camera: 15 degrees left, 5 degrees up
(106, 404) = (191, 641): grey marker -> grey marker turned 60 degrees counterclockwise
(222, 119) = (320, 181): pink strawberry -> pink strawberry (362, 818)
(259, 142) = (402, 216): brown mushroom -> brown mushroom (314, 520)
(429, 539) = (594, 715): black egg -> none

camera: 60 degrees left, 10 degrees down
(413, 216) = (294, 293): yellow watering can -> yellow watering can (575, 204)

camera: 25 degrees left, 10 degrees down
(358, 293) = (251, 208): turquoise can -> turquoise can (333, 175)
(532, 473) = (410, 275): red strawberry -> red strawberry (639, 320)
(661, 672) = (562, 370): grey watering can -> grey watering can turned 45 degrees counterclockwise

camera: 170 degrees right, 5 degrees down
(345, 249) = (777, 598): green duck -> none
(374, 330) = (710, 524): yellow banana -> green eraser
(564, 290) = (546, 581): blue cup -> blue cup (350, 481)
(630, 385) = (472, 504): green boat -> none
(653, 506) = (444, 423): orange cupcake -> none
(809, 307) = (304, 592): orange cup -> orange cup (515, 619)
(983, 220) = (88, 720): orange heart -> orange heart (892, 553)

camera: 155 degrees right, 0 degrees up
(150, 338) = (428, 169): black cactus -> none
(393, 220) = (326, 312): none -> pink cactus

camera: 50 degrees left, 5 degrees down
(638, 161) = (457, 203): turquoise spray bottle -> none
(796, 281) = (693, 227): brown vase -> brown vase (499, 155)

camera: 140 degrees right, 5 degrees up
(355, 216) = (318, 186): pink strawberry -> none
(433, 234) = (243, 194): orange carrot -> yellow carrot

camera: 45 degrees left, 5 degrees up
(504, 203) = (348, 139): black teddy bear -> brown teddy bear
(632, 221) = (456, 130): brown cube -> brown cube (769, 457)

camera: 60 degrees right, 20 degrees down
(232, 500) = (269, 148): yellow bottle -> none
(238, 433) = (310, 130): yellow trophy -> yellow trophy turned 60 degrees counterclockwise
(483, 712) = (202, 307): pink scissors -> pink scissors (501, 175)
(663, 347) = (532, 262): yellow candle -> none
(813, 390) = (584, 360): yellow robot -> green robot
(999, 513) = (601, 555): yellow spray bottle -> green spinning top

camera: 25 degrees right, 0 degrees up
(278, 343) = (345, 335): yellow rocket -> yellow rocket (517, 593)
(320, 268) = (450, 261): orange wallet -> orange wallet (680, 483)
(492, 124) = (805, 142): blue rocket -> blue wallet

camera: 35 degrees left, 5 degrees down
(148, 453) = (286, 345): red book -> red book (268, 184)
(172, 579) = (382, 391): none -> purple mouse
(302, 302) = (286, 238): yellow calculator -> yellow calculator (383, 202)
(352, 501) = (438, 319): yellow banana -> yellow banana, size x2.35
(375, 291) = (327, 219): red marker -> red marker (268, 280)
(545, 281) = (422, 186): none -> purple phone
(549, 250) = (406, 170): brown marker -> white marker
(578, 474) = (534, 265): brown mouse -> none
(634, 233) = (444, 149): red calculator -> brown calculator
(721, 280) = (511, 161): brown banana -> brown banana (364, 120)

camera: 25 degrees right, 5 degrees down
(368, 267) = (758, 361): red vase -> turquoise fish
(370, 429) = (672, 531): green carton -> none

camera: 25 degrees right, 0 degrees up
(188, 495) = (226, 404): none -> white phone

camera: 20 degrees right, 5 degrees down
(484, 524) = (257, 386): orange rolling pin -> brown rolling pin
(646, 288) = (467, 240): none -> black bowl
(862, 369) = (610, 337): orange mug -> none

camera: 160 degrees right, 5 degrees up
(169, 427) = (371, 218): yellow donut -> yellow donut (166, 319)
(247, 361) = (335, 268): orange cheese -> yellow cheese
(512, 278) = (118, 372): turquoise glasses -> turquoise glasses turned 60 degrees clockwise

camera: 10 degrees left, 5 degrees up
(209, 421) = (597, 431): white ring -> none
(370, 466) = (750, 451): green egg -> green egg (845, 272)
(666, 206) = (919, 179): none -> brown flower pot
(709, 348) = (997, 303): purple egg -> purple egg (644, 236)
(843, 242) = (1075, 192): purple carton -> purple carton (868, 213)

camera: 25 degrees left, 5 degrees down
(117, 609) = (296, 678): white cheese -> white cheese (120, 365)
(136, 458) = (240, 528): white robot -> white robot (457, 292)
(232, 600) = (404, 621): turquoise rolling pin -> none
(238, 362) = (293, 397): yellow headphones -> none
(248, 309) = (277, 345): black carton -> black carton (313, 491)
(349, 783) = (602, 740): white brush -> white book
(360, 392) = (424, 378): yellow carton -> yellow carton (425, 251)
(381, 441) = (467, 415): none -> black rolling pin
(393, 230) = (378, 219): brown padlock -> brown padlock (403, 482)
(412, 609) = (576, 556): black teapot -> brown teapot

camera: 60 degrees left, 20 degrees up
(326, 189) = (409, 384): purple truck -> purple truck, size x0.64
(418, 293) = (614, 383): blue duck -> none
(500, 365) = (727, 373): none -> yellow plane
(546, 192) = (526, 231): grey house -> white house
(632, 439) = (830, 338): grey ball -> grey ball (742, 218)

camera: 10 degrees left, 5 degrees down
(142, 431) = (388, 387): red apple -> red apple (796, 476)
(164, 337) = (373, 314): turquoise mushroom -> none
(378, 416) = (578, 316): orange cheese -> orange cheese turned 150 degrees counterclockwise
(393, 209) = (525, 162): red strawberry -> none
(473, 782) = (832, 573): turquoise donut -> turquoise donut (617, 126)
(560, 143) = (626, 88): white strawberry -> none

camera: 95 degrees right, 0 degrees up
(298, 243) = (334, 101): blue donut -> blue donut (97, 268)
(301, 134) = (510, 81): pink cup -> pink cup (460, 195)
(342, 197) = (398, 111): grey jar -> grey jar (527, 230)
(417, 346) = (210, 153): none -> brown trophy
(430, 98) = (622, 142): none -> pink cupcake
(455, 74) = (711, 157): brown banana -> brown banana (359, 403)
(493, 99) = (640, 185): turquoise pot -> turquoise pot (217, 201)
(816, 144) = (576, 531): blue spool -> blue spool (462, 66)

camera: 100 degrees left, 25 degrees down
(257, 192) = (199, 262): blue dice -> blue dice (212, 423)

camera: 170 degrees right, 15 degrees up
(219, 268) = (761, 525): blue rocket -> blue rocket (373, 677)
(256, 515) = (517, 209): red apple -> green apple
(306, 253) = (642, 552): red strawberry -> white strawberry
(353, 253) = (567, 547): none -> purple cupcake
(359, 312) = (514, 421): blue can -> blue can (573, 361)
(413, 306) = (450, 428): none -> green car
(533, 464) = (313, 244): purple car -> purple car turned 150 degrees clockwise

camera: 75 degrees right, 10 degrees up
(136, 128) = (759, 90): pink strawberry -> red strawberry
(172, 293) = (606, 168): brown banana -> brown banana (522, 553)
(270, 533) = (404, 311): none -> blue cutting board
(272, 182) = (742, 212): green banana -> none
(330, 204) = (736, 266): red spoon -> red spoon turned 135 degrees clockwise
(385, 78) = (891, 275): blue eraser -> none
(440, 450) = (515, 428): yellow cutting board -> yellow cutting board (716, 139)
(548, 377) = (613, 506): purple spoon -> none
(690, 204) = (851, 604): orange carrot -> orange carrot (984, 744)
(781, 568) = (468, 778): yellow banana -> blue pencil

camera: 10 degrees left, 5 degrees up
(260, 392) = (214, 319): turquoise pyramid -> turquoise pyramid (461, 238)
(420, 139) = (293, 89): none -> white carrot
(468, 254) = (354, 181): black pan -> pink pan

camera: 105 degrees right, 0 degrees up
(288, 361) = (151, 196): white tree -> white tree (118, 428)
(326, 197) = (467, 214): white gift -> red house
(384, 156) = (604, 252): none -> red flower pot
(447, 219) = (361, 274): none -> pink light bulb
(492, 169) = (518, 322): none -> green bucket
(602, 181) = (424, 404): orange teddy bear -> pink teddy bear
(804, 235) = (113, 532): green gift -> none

#### [Task to carry out]
An exact copy of the lines above between the line holding "(374, 330) = (710, 524): yellow" and the line holding "(492, 124) = (805, 142): blue", inclusive, is the whole answer.

#### [Worked solution]
(374, 330) = (710, 524): yellow banana -> green eraser
(564, 290) = (546, 581): blue cup -> blue cup (350, 481)
(630, 385) = (472, 504): green boat -> none
(653, 506) = (444, 423): orange cupcake -> none
(809, 307) = (304, 592): orange cup -> orange cup (515, 619)
(983, 220) = (88, 720): orange heart -> orange heart (892, 553)

camera: 155 degrees right, 0 degrees up
(150, 338) = (428, 169): black cactus -> none
(393, 220) = (326, 312): none -> pink cactus

camera: 50 degrees left, 5 degrees down
(638, 161) = (457, 203): turquoise spray bottle -> none
(796, 281) = (693, 227): brown vase -> brown vase (499, 155)

camera: 140 degrees right, 5 degrees up
(355, 216) = (318, 186): pink strawberry -> none
(433, 234) = (243, 194): orange carrot -> yellow carrot

camera: 45 degrees left, 5 degrees up
(504, 203) = (348, 139): black teddy bear -> brown teddy bear
(632, 221) = (456, 130): brown cube -> brown cube (769, 457)

camera: 60 degrees right, 20 degrees down
(232, 500) = (269, 148): yellow bottle -> none
(238, 433) = (310, 130): yellow trophy -> yellow trophy turned 60 degrees counterclockwise
(483, 712) = (202, 307): pink scissors -> pink scissors (501, 175)
(663, 347) = (532, 262): yellow candle -> none
(813, 390) = (584, 360): yellow robot -> green robot
(999, 513) = (601, 555): yellow spray bottle -> green spinning top

camera: 25 degrees right, 0 degrees up
(278, 343) = (345, 335): yellow rocket -> yellow rocket (517, 593)
(320, 268) = (450, 261): orange wallet -> orange wallet (680, 483)
(492, 124) = (805, 142): blue rocket -> blue wallet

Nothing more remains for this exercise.